▸ Given problem
Report every line in the items that contains the string "acciaccatura", matching case exactly.

▸ Excerpted records

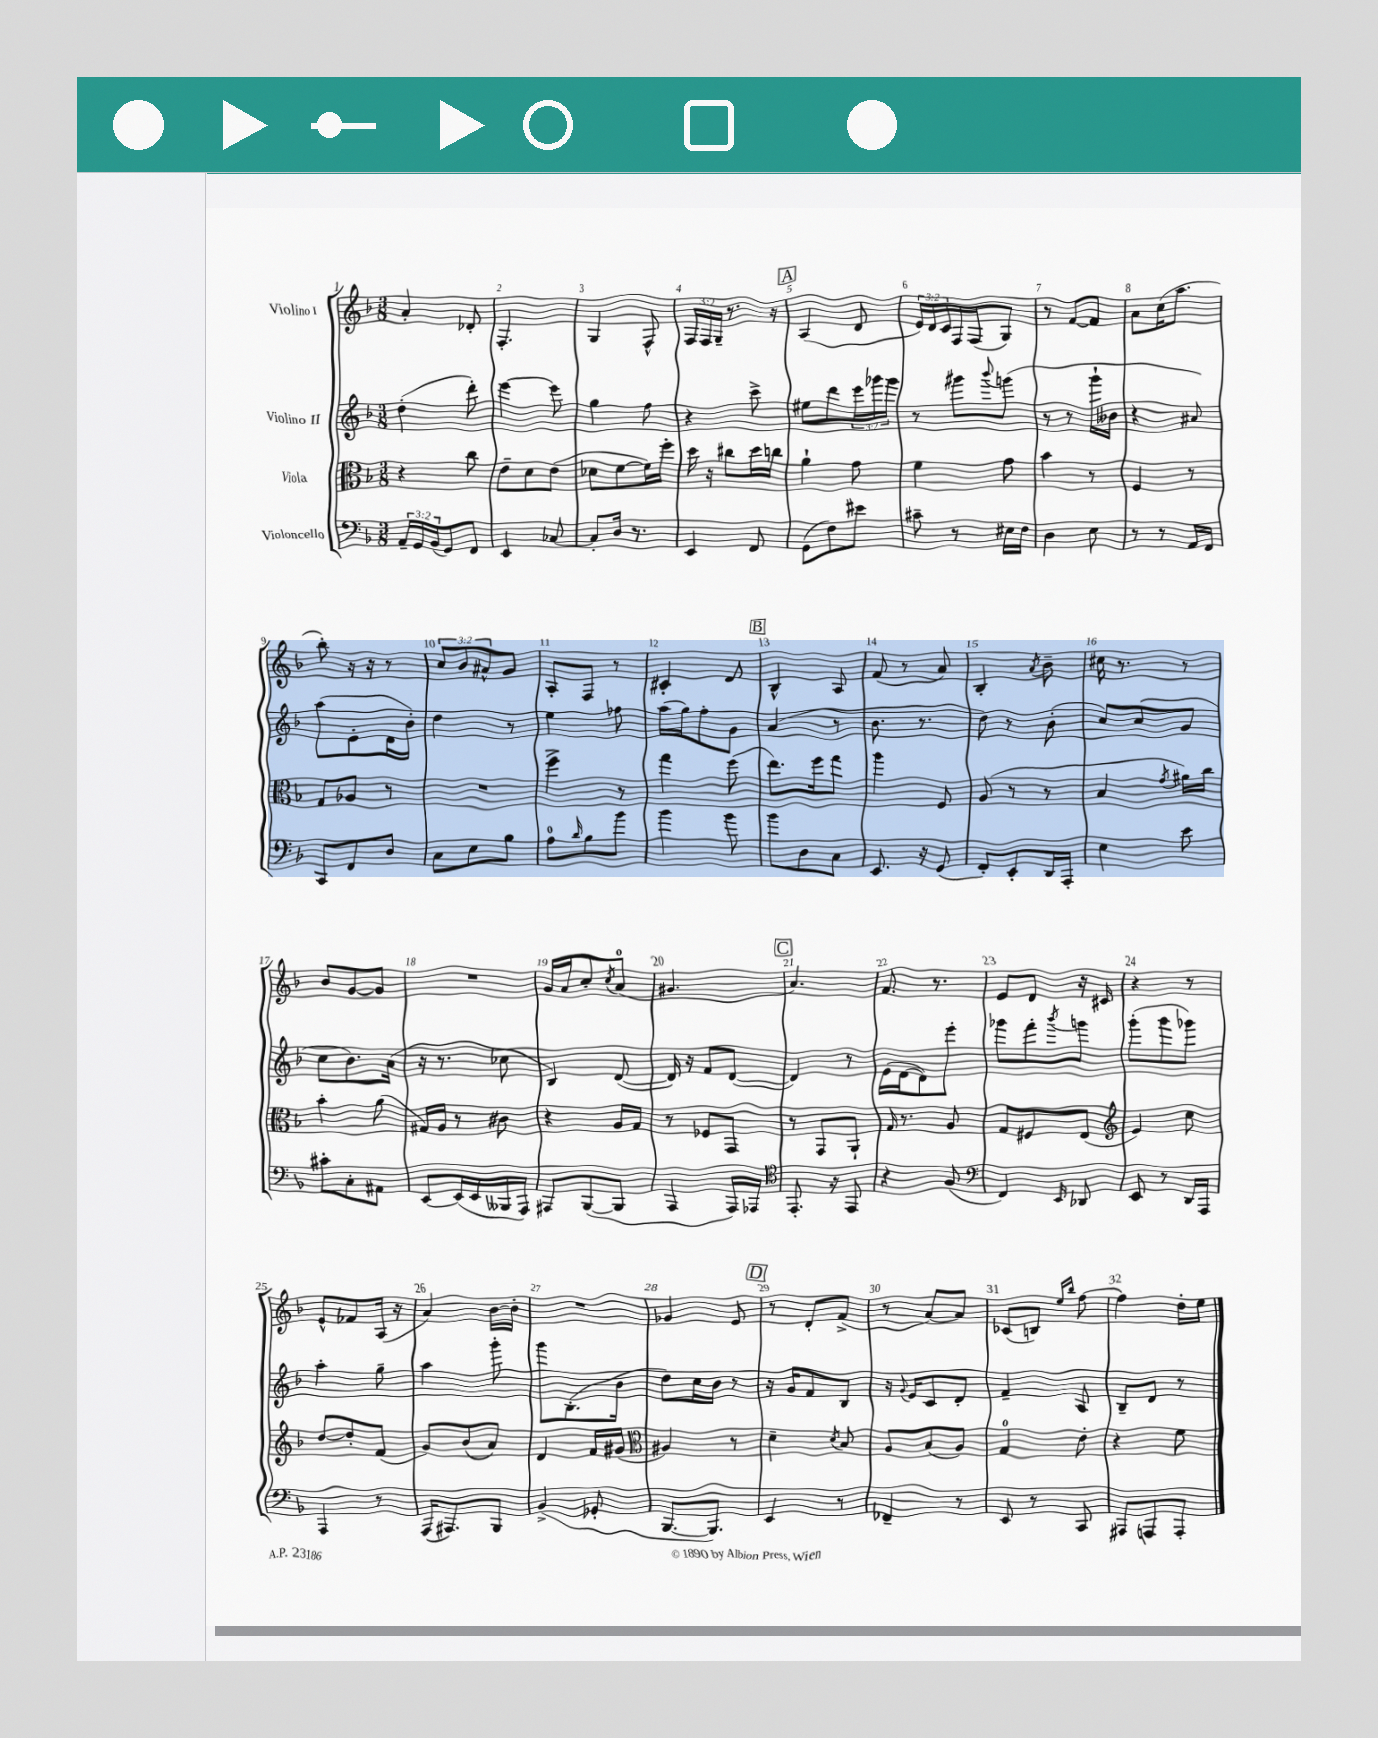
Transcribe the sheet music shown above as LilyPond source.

<<
\new StaffGroup <<
\new Staff = "s0" \with { instrumentName = "Violino I" } {
    \clef treble \key f \major \numericTimeSignature \time 3/8 \override Staff.TupletNumber.text = #tuplet-number::calc-fraction-text
    a'4-. des'8-. |
    f4.-. |
    g4 f8-^ |
    \tuplet 3/2 { f16 f16 g16-- } r8. r16 |
    \mark \markup { \box "A" } a4( d'8 |
    \tuplet 3/2 { e'16) d'16 c'16 } f16 f16( g8) |
    r8 f'8~ f'8 |
    a'8 c''16( a''8. |
    bes''8-.) r16 r16 r8 |
    \tuplet 3/2 { c''8 bes'8 ais'8-^ } g'8 |
    a8-. f8 r8 |
    cis'4-. d'8 |
    \mark \markup { \box "B" } bes4-^ a8 |
    f'8( r8 a'8) |
    bes4-. \acciaccatura { a'8 } bes'8-- |
    cis''16 r8. r8 |
    bes'8 g'8~ g'8 |
    R4. |
    g'16 a'16 c''8-. \acciaccatura { c''8 } a'8-0( |
    gis'4. |
    \mark \markup { \box "C" } a'4.) |
    f'8. r8. |
    e'8 d'8 r16 cis'16 |
    r4 r8 |
    e'8-^ fes'8 a16( r16 |
    a'4) bes'16~ bes'16-. |
    R4. |
    ges'4 e'8 |
    \mark \markup { \box "D" } r8 d'8-. f'8->( |
    r8 a'8~) a'8 |
    ces'8( b8) \grace { e''16 bes''16 } f''8~ |
    f''4 d''16-. e''16 \bar "|." |
}
\new Staff = "s1" \with { instrumentName = "Violino II" } {
    \clef treble \key f \major \numericTimeSignature \time 3/8 \override Staff.TupletNumber.text = #tuplet-number::calc-fraction-text
    d''4-.( d'''8-.) |
    e'''4~ e'''8 |
    g''4 f''8 |
    r4 c'''8-> |
    \mark \markup { \box "A" } eis''8 d'''8 \tuplet 3/2 { e'''16 ges'''16 ges'''16 } |
    r8 gis'''8 \appoggiatura { bes'''8 } g'''8( |
    r8 r8 g'''16-! beses'16 |
    r4 ais'8) |
    a''8( e'8-. d'16 bes'16-.) |
    d''4 r8 |
    e''4 fes''8 |
    a''16( g''16) f''8-. g'8 |
    \mark \markup { \box "B" } a'4( r8 |
    bes'8. r8. |
    d''8) r8 bes'8-.( |
    c''8) c''8( g'8 |
    c''8 bes'8.) a'16( |
    r16 r8. ces''8 |
    bes4) d'8~( |
    d'16) r16 f'8 d'8~( |
    \mark \markup { \box "C" } d'4) r8 |
    e'16( d'16~ d'8) e'''8-. |
    ges'''8 f'''8-. \acciaccatura { bes'''8 } g'''8 |
    g'''8-.( g'''8 ges'''8) |
    a''4-. g''8-- |
    a''4 g'''8-. |
    g'''8 bes8.-.( bes'16 |
    d''8) c''16 bes'16 r8 |
    \mark \markup { \box "D" } r16 g'16 f'8 bes8 |
    r16 \appoggiatura { g'8 } e'16 c'8 d'8-. |
    f'4-- a8 |
    bes8-- d'8 r8 \bar "|." |
}
\new Staff = "s2" \with { instrumentName = "Viola" } {
    \clef alto \key f \major \numericTimeSignature \time 3/8
    r4 c''8 |
    e'8-- d'8 e'8( |
    des'8 f'8~ f'16) f''16-. |
    d''16 r16 cis''8 d''16 c''16 |
    \mark \markup { \box "A" } a'4-! g'8 |
    f'4 g'8 |
    bes'4 r8 |
    f4 r8 |
    g8 aes8 r8 |
    R4. |
    f''4-> r8 |
    g''4 f''8( |
    \mark \markup { \box "B" } e''8.) f''16 g''8 |
    a''4 f8 |
    a8( r8 r8 |
    bes4 \acciaccatura { g'8 } ais'16) c''16 |
    bes'4-. a'8( |
    gis16) a16 r8 cis'8 |
    r4 a16 g16 |
    r8 fes8 g,8 |
    \mark \markup { \box "C" } r8 g,8 a,8-! |
    g16 r8. a8 |
    g8 fis8 e8( |
    \clef treble e'4) c''8 |
    d''8~ d''8-. f'8( |
    g'8) bes'8( a'8) |
    d'4 f'16 gis'16( |
    \clef alto ais4) r8 |
    \mark \markup { \box "D" } d'4-- \acciaccatura { d'8 } bes8 |
    a8 bes8( a8) |
    g4-0 e'8-. |
    r4 f'8 \bar "|." |
}
\new Staff = "s3" \with { instrumentName = "Violoncello" } {
    \clef bass \key f \major \numericTimeSignature \time 3/8 \override Staff.TupletNumber.text = #tuplet-number::calc-fraction-text
    \tuplet 3/2 { a,16-- g,16 bes,16( } g,8) f,8 |
    e,4 ces8~ |
    ces8-. d16 r8. |
    e,4 f,8 |
    \mark \markup { \box "A" } g,8( f8) eis'8 |
    cis'8-- r8 eis16 f16 |
    d4 e8 |
    r8 r8 a,16 f,16 |
    c,8 f,8 d8 |
    c8 e8 bes8 |
    a8-0 \grace { d'16 } bes8 bes'8 |
    bes'4 bes'8 |
    \mark \markup { \box "B" } bes'8 d8 c8 |
    e,8. r16 g,8( |
    f,8-.) e,8-. d,16 a,,16-. |
    e4 e'8 |
    cis'8-. c8-. ais,8 |
    e,8~ e,16( e,16 beses,,16 a,,16) |
    ais,,8 bes,,8~( bes,,8 |
    a,,4 a,,16) aes,,16 |
    \mark \markup { \box "C" } \clef tenor e,8.-. r16 e,8 |
    r4 f8( |
    \clef bass f,4) \grace { e,16 } des,8 |
    e,8 r8 d,16 a,,16 |
    a,,4 r8 |
    a,,16( ais,,8.) bes,,8 |
    bes,4->( ges,8-. |
    bes,,8.~ bes,,8.) |
    \mark \markup { \box "D" } e,4 r8 |
    fes,4-- r8 |
    e,8 r8 c,8 |
    ais,,8 a,,8 a,,8-. \bar "|." |
}
>>
>>
\layout { \context { \Score \override BarNumber.break-visibility = ##(#f #t #t) barNumberVisibility = #all-bar-numbers-visible } }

▸ The answer
    bes4-. \acciaccatura { a'8 } bes'8-- |
    g'16 a'16 c''8-. \acciaccatura { c''8 } a'8-0( |
    ges'''8 f'''8-. \acciaccatura { bes'''8 } g'''8 |
    bes4 \acciaccatura { g'8 } ais'16) c''16 |
    \mark \markup { \box "D" } d'4-- \acciaccatura { d'8 } bes8 |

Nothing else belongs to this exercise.